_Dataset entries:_
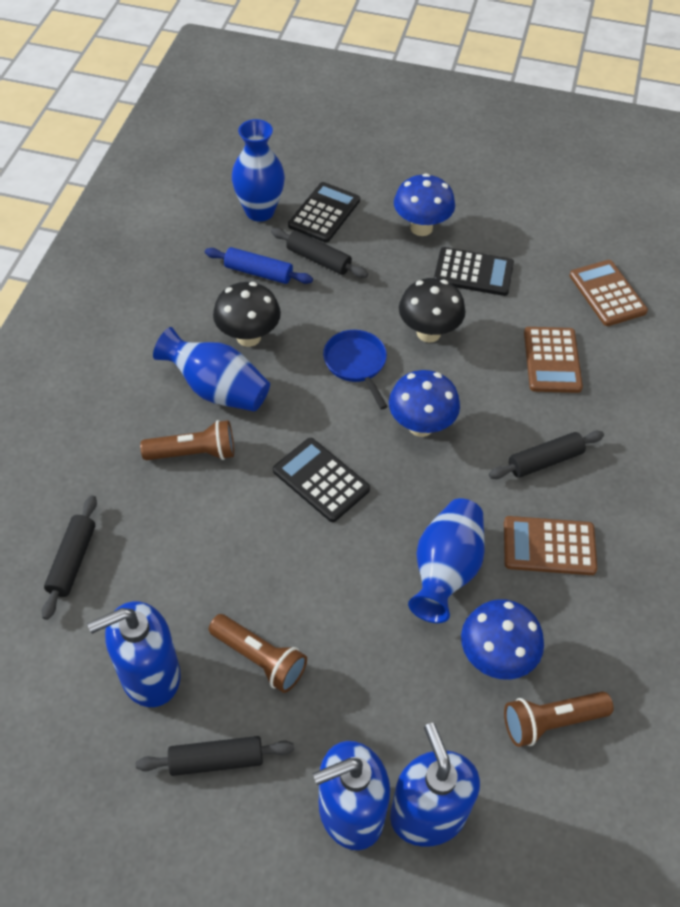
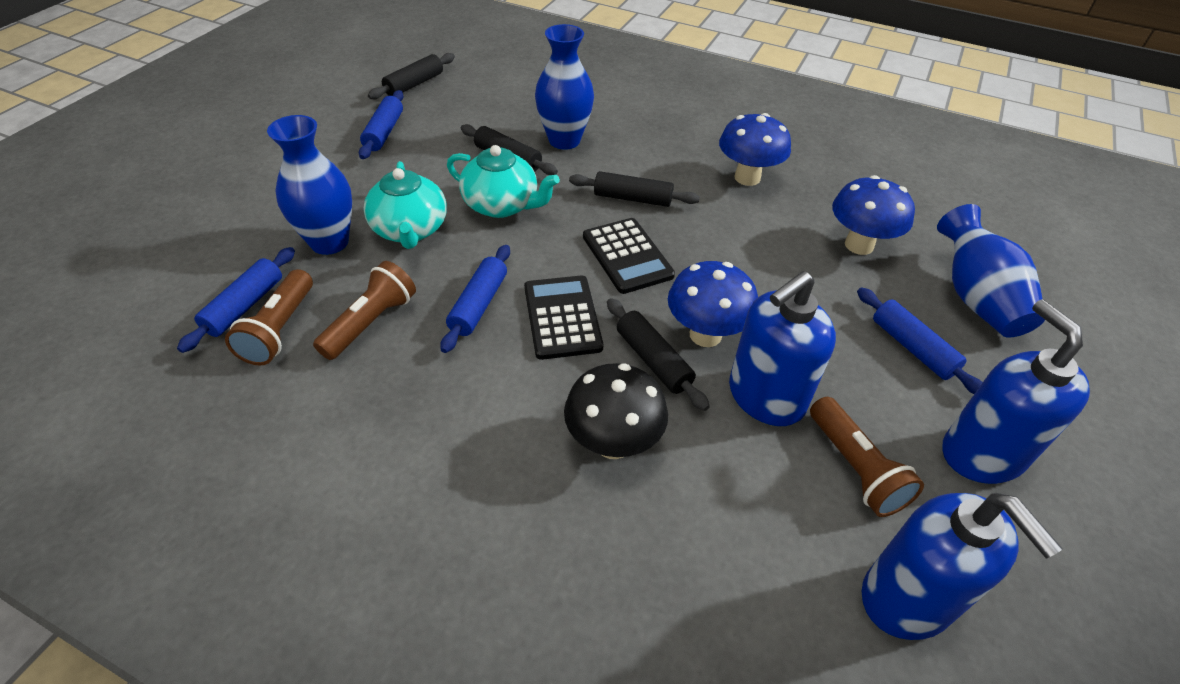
black calculator: 3 -> 2
black mushroom: 2 -> 1
blue pan: 1 -> 0
blue rolling pin: 1 -> 4
brown calculator: 3 -> 0
turquoise teapot: 0 -> 2

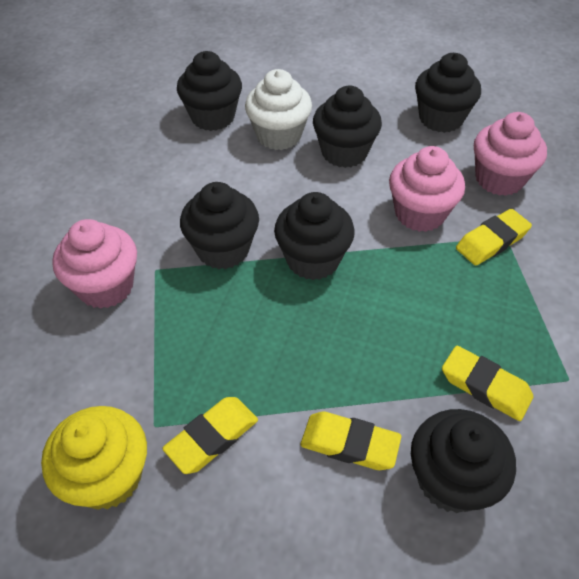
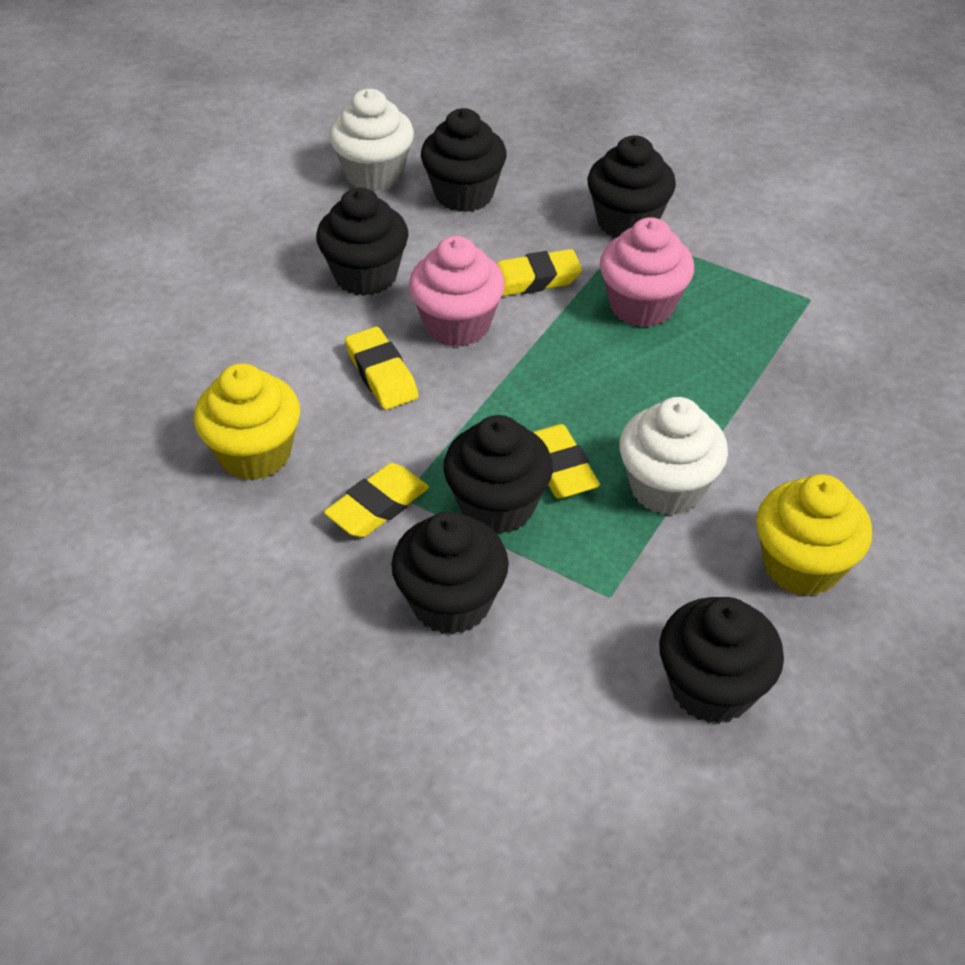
pink cupcake: 3 -> 2
white cupcake: 1 -> 2
yellow cupcake: 1 -> 2

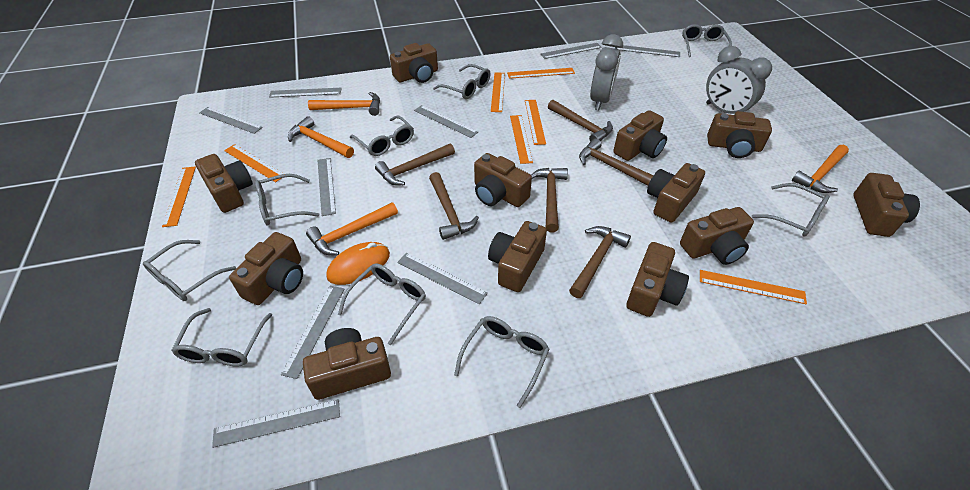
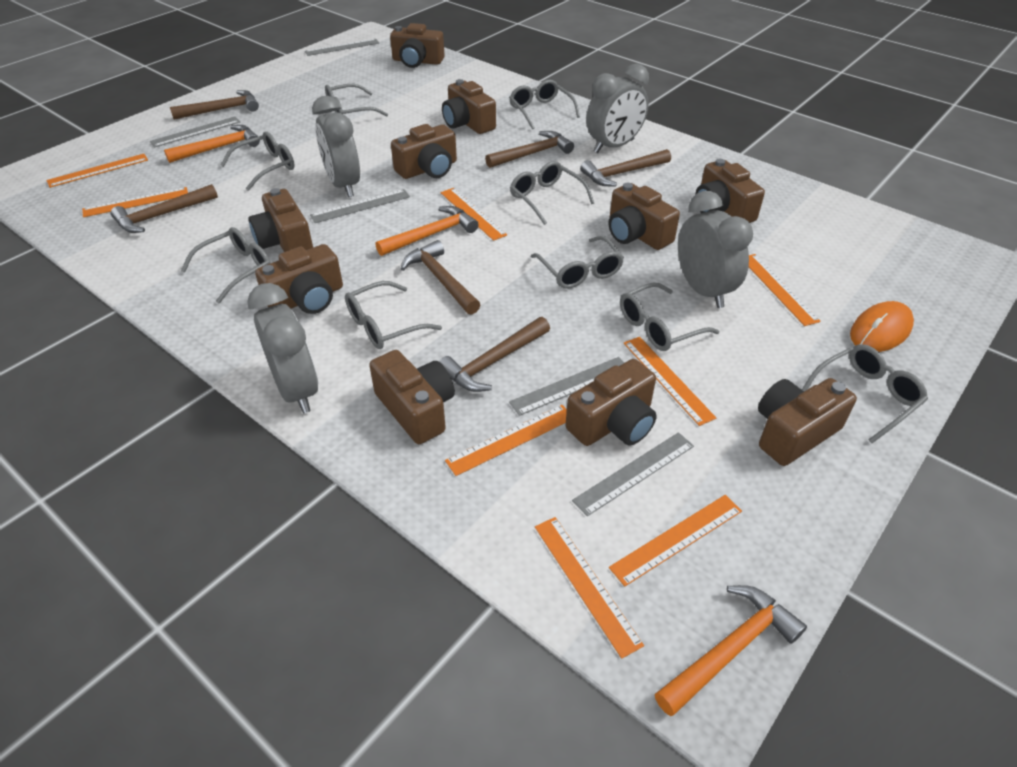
brown camera: 12 -> 10
grey clock: 2 -> 4
grey ruler: 9 -> 5
orange hammer: 4 -> 3
orange ruler: 7 -> 8

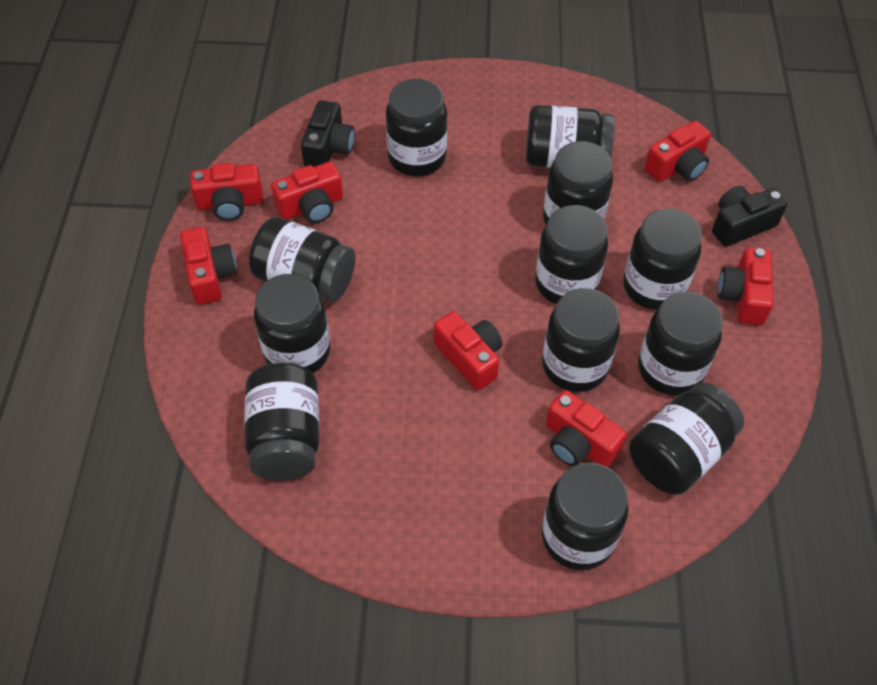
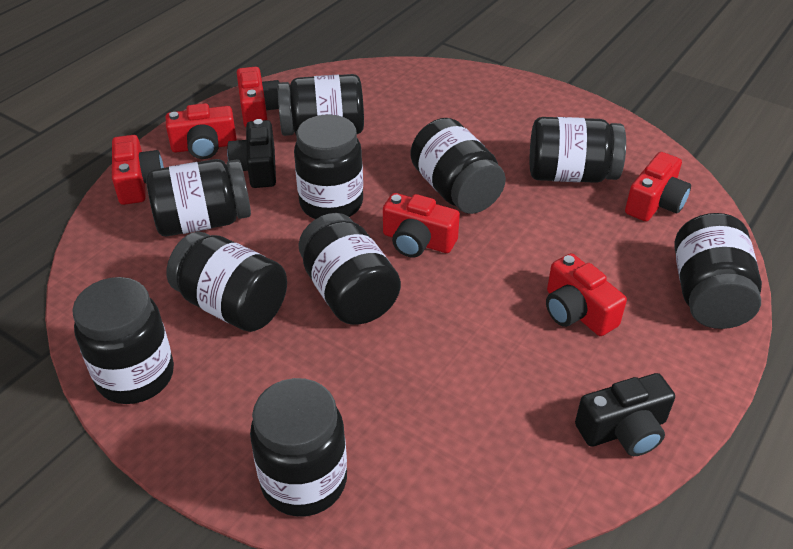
black jar: 12 -> 10
red camera: 7 -> 6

_Work task:_
Find the lines that mention "brown" in the entries and show them.

_Written solution:_
brown calculator: 3 -> 0
brown camera: 12 -> 10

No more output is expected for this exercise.